What is required ▸ Below are the records; copy exactly the stretch from the line containing "to [119, 440]" through the line containing "PLATE [538, 411]", both ends included, and nothing else.

Given data ▸
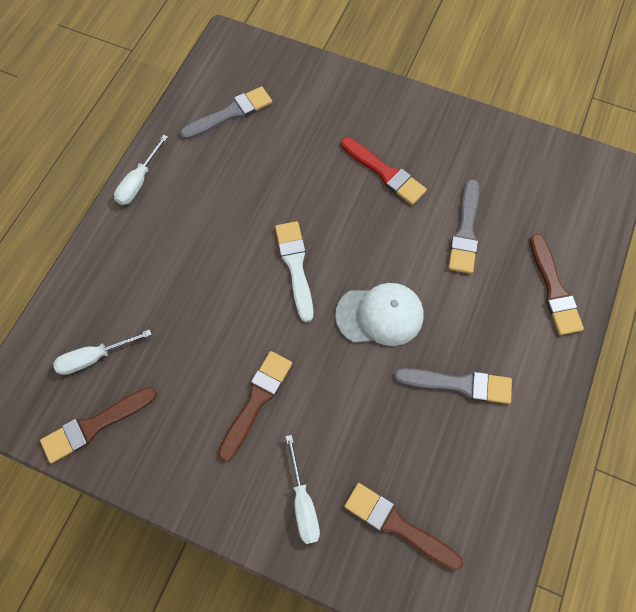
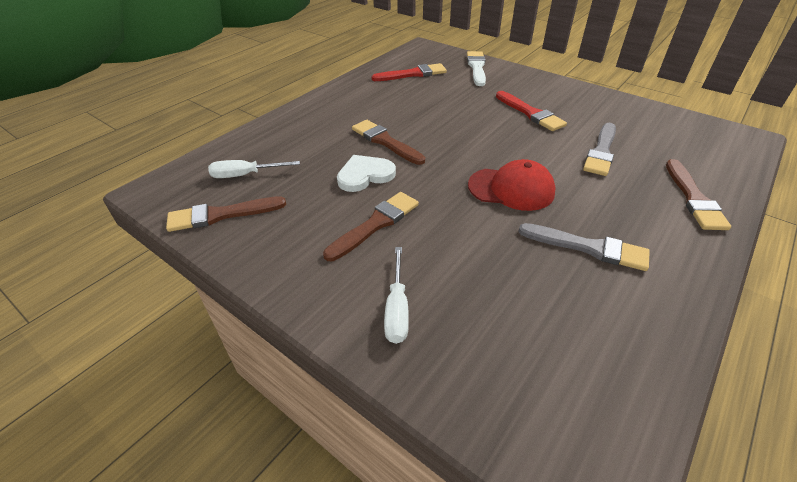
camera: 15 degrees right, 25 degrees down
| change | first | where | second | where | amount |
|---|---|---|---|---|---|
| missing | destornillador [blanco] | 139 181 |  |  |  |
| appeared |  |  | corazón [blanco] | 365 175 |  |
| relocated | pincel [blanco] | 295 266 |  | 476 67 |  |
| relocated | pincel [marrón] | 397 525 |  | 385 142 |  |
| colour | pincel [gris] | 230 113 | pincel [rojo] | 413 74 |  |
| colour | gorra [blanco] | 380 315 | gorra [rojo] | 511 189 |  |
--
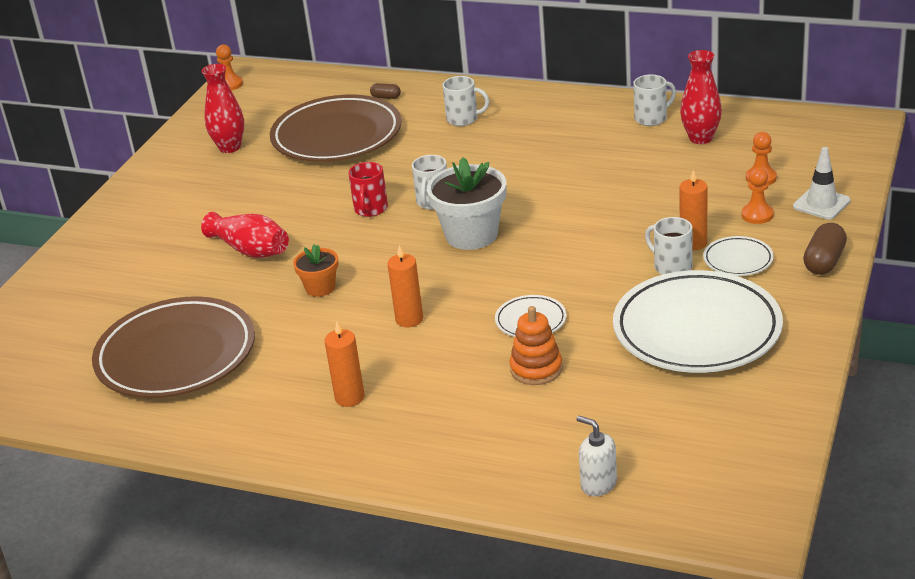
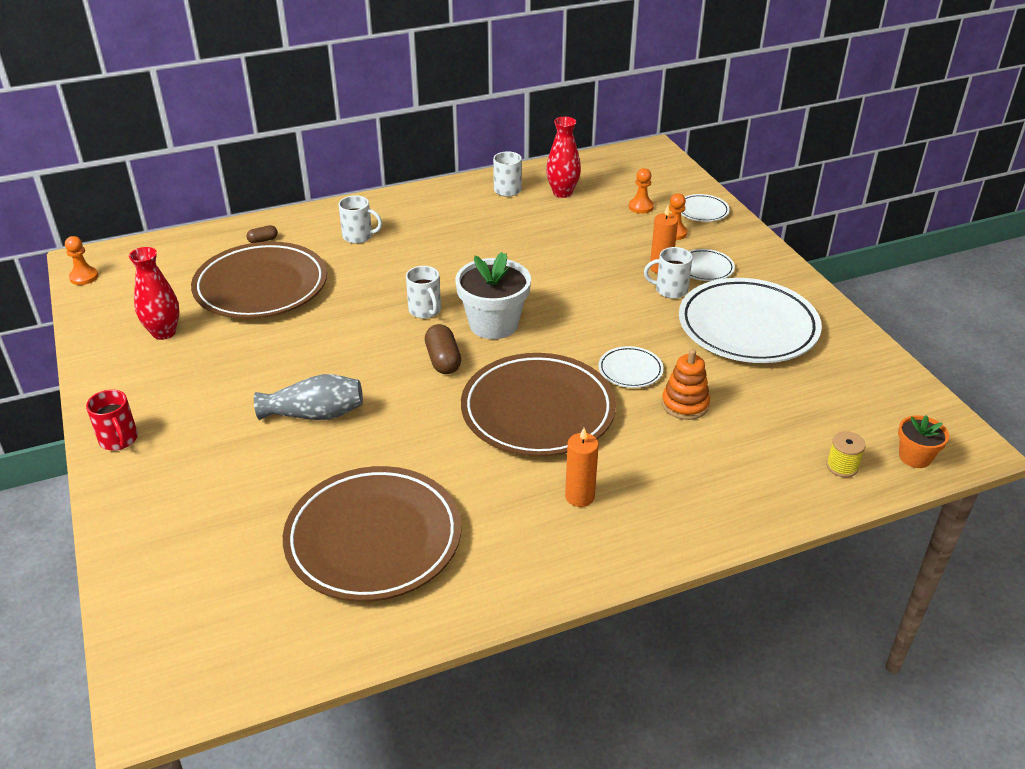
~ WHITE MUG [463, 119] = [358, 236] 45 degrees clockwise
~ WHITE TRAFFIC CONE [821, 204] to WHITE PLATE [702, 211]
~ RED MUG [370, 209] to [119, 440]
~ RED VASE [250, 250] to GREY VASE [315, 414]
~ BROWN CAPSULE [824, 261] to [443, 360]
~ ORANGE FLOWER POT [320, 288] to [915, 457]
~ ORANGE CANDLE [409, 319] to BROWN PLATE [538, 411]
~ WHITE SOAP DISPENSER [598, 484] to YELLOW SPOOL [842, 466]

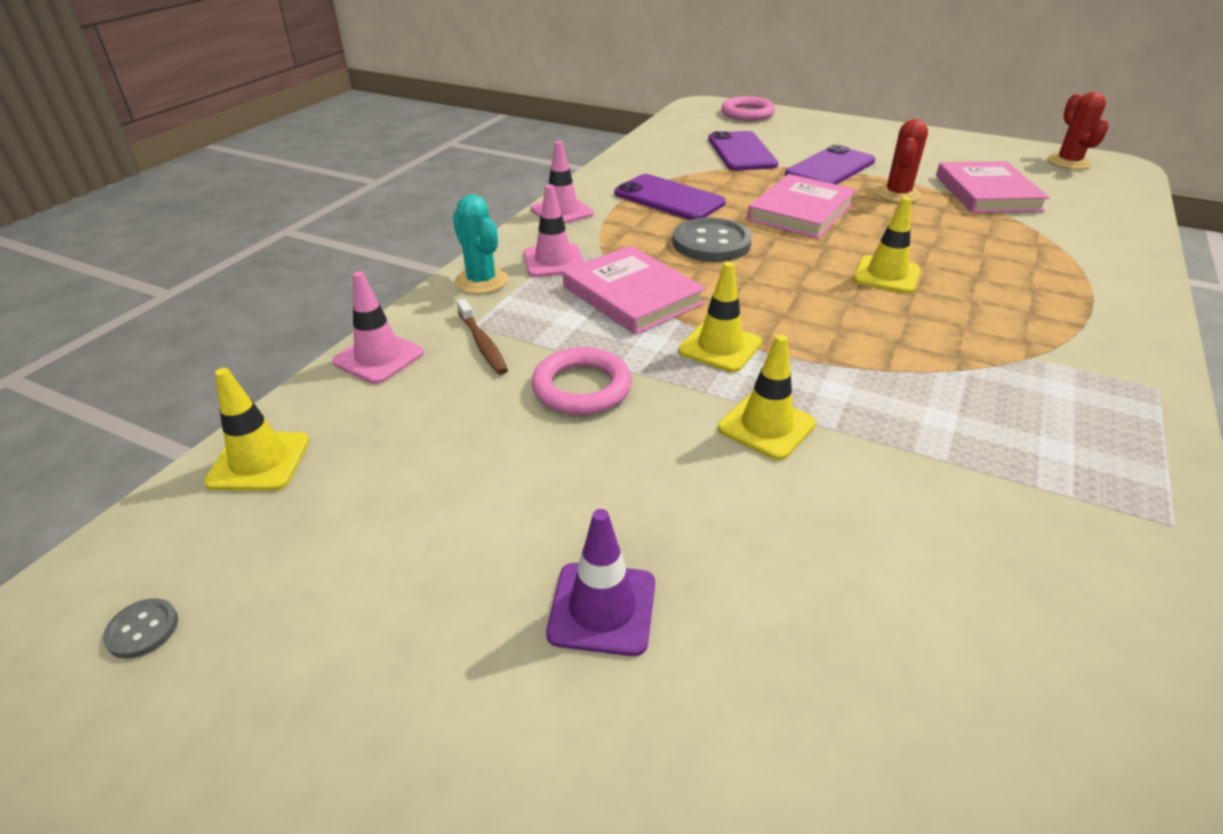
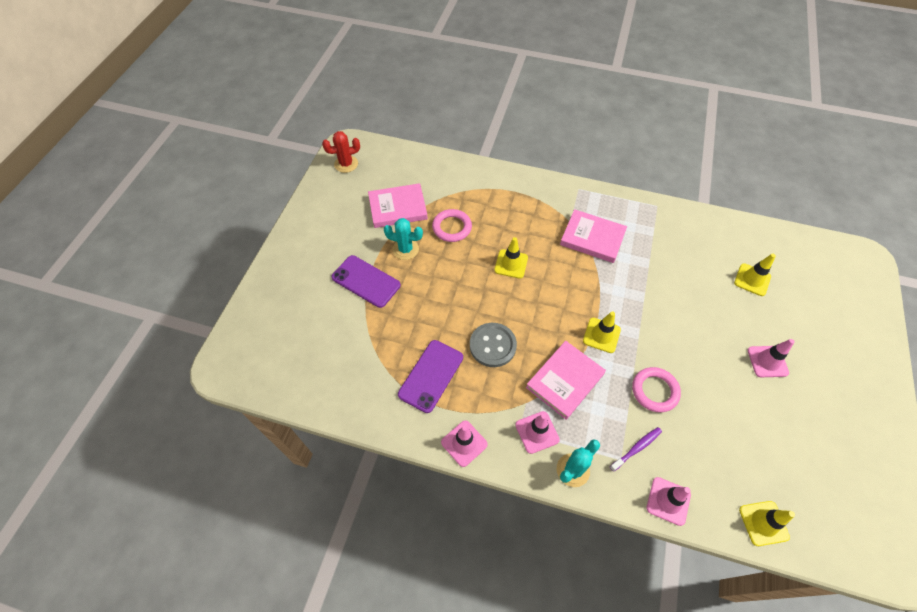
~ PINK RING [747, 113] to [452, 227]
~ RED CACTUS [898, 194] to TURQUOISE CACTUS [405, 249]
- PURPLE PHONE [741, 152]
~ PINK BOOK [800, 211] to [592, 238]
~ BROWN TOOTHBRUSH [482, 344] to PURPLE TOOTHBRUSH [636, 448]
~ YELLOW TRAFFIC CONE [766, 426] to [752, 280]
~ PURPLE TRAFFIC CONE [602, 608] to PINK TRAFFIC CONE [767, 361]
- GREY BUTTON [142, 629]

Answer space ▸
~ RED MUG [370, 209] to [119, 440]
~ RED VASE [250, 250] to GREY VASE [315, 414]
~ BROWN CAPSULE [824, 261] to [443, 360]
~ ORANGE FLOWER POT [320, 288] to [915, 457]
~ ORANGE CANDLE [409, 319] to BROWN PLATE [538, 411]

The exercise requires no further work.